◆ WHAT TO DO
Leave out the pictures and repeat the entries below verbatim.
━━━━
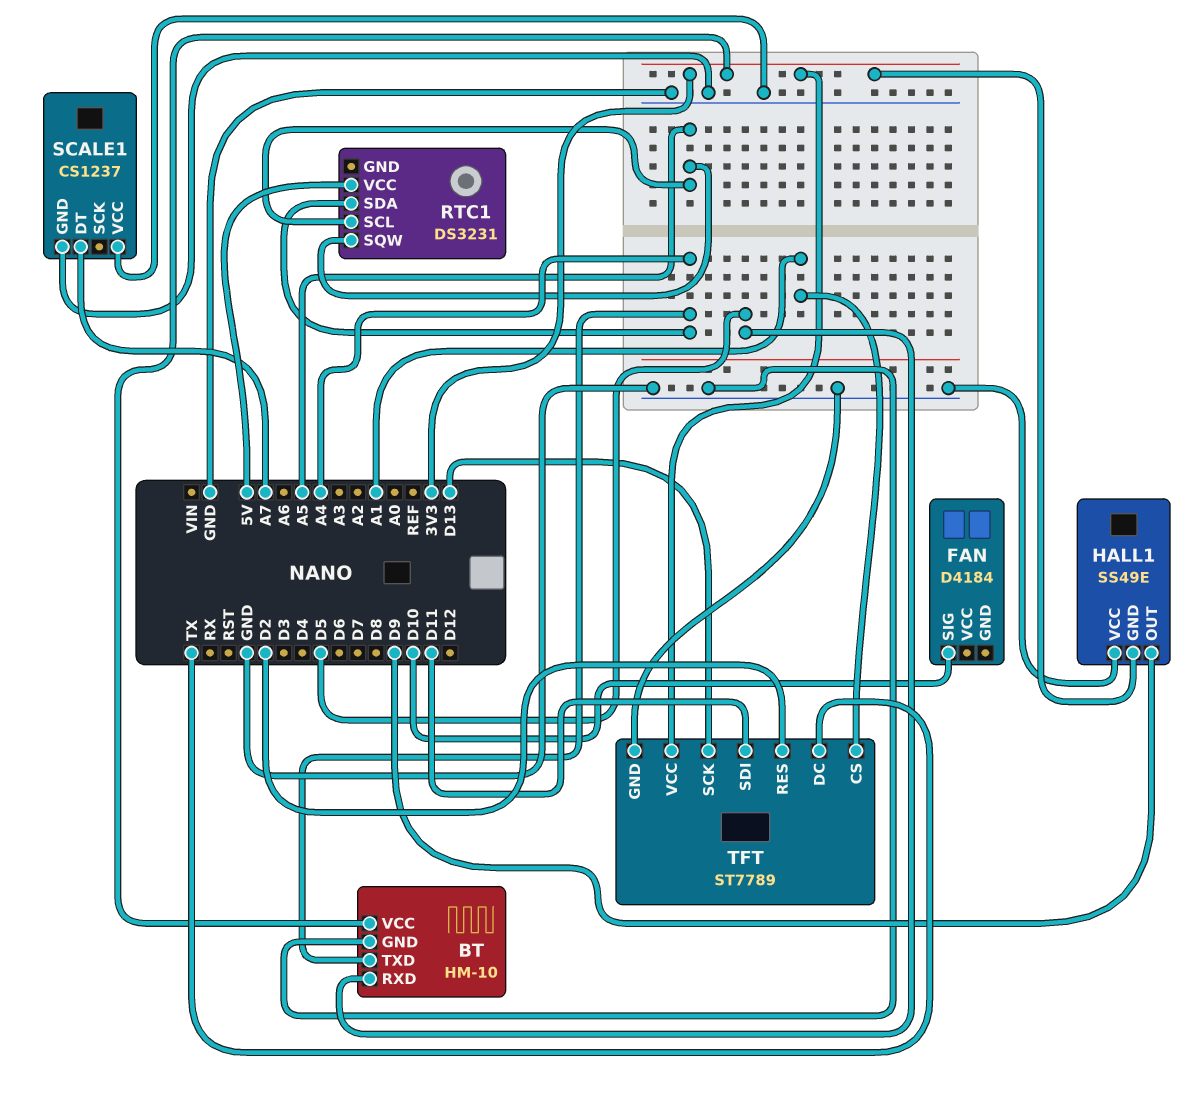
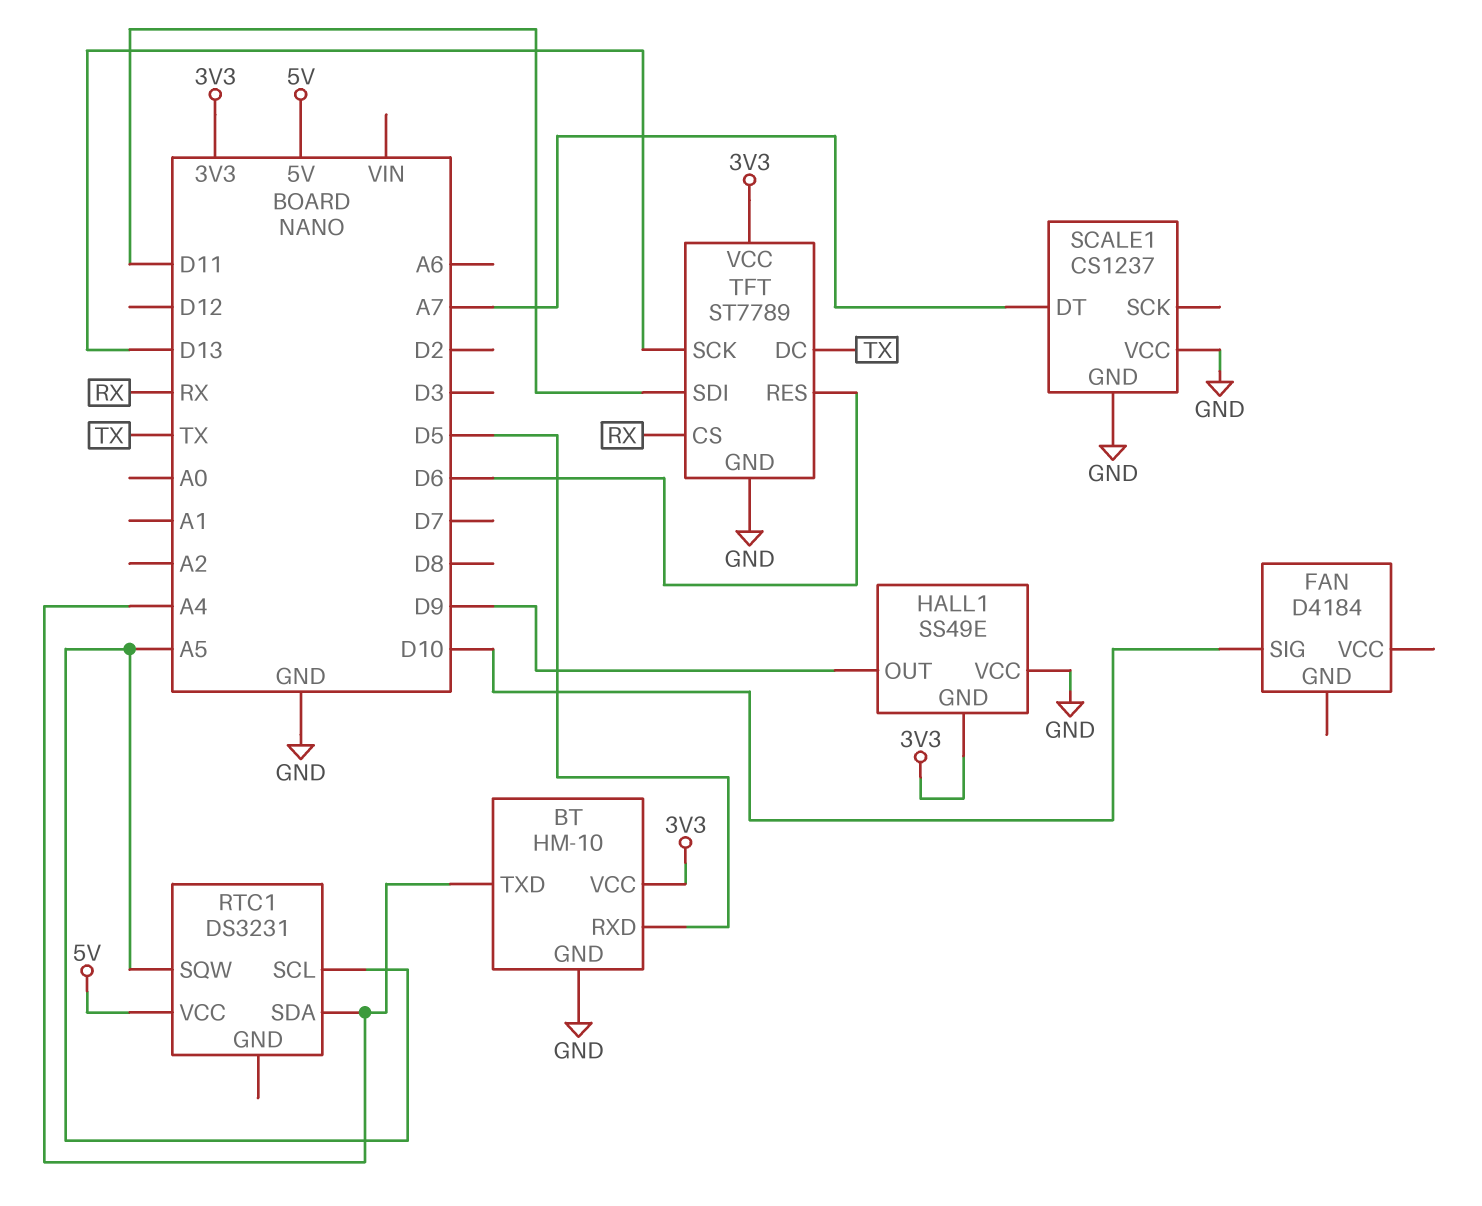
TFT pin CS: A1 -> RX
TFT pin RES: D2 -> D6

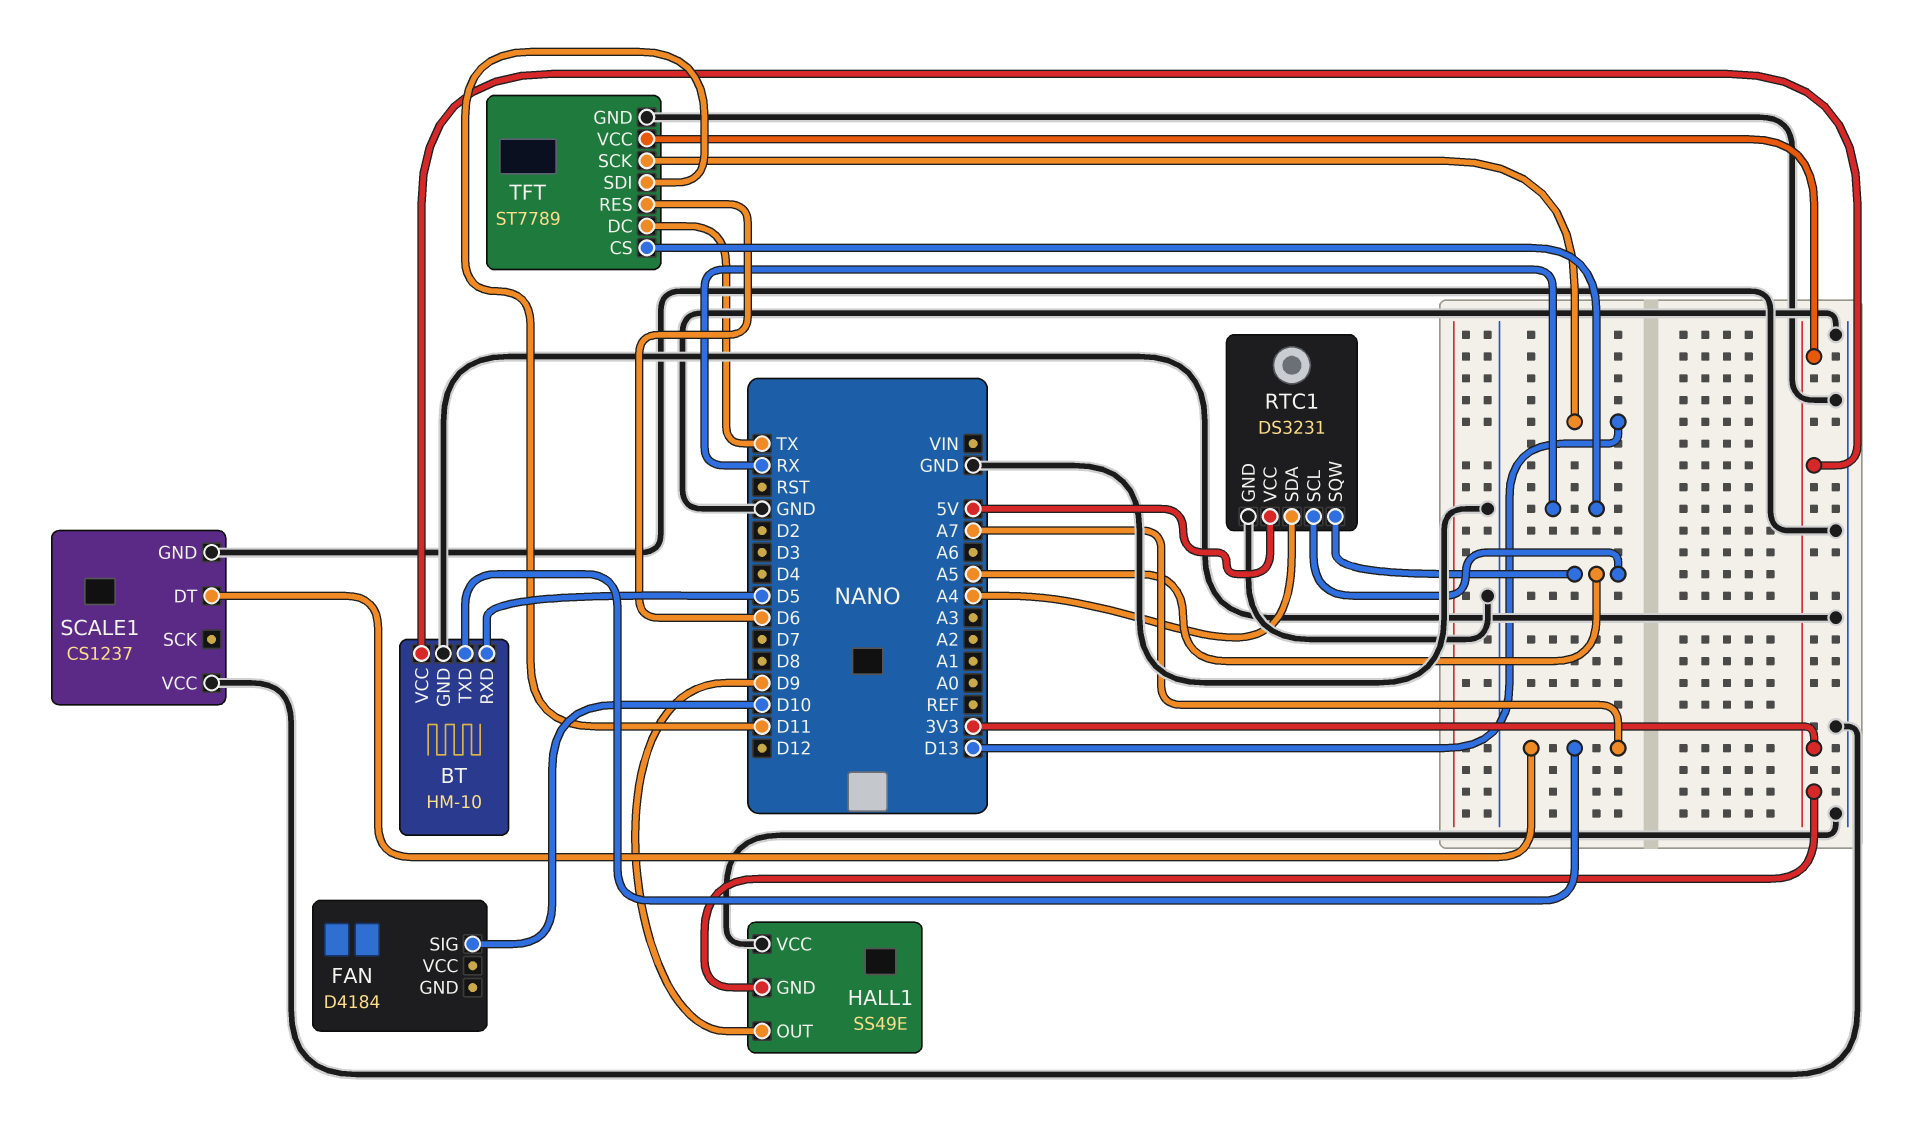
BT pin TXD: A4 -> A7
RTC1 pin GND: none -> GND

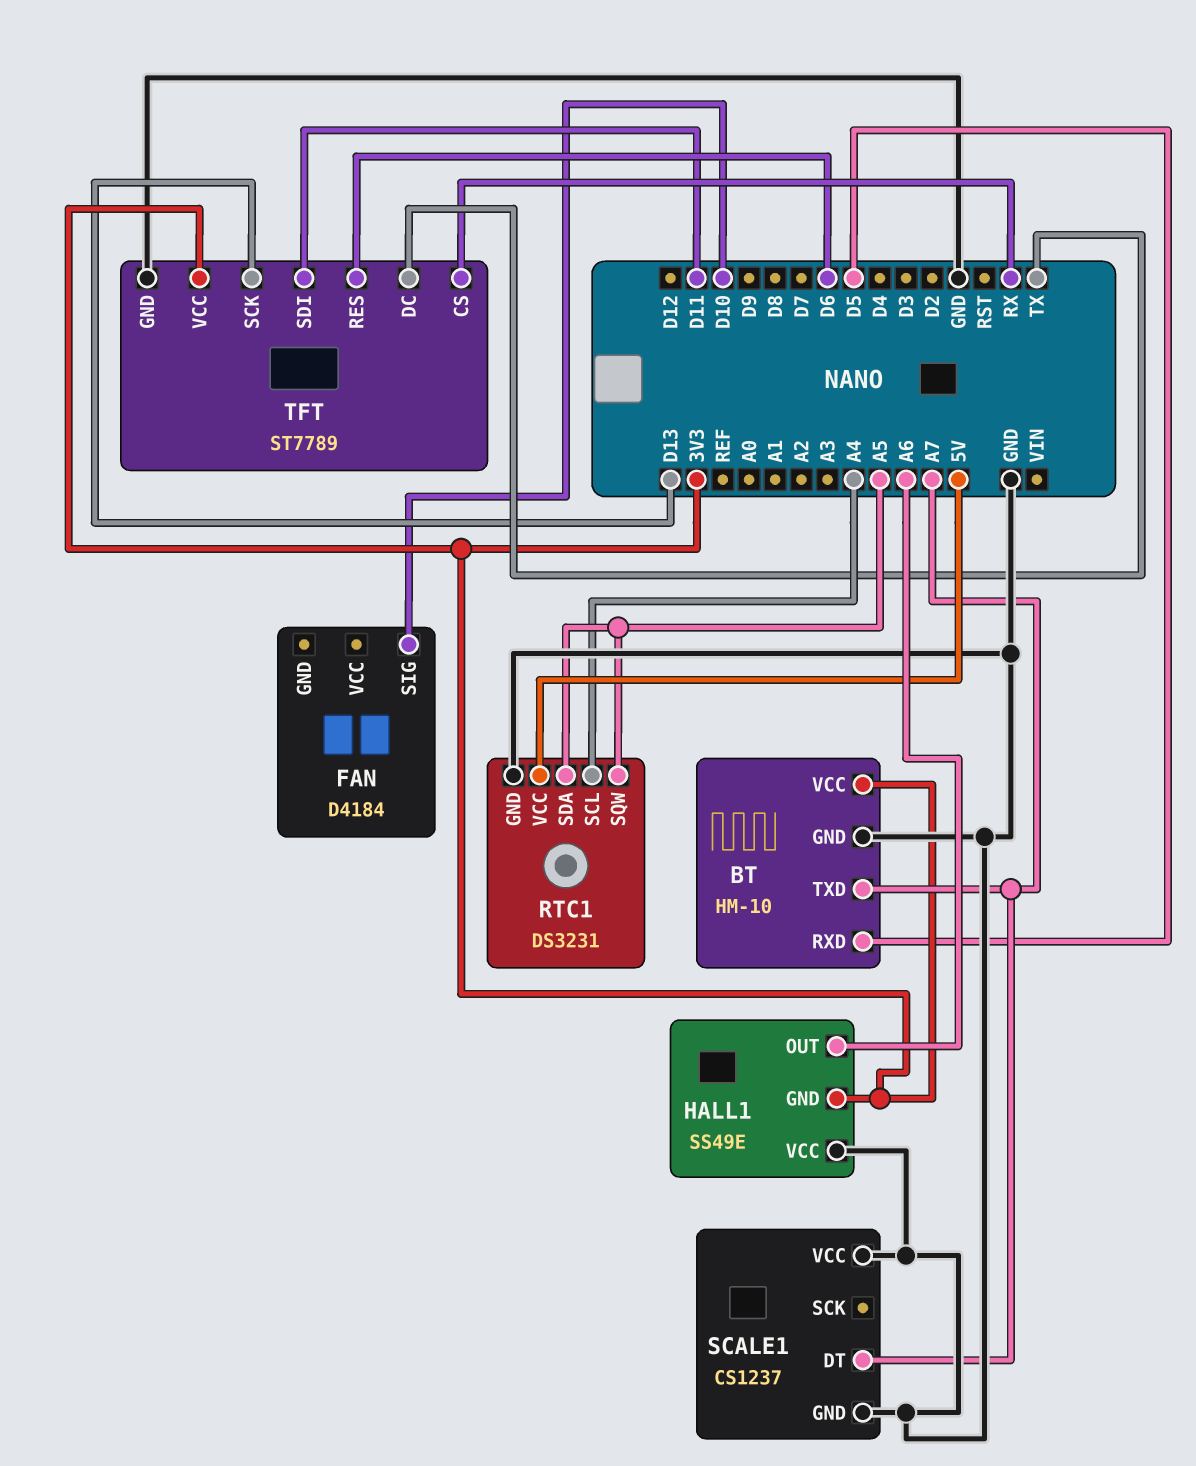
HALL1 pin OUT: D9 -> A6
RTC1 pin SCL: A5 -> A4
RTC1 pin SDA: A4 -> A5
━━━━
◆ WRITTEN RESPONSE
TFT pin CS: A1 -> RX
TFT pin RES: D2 -> D6

BT pin TXD: A4 -> A7
RTC1 pin GND: none -> GND

HALL1 pin OUT: D9 -> A6
RTC1 pin SCL: A5 -> A4
RTC1 pin SDA: A4 -> A5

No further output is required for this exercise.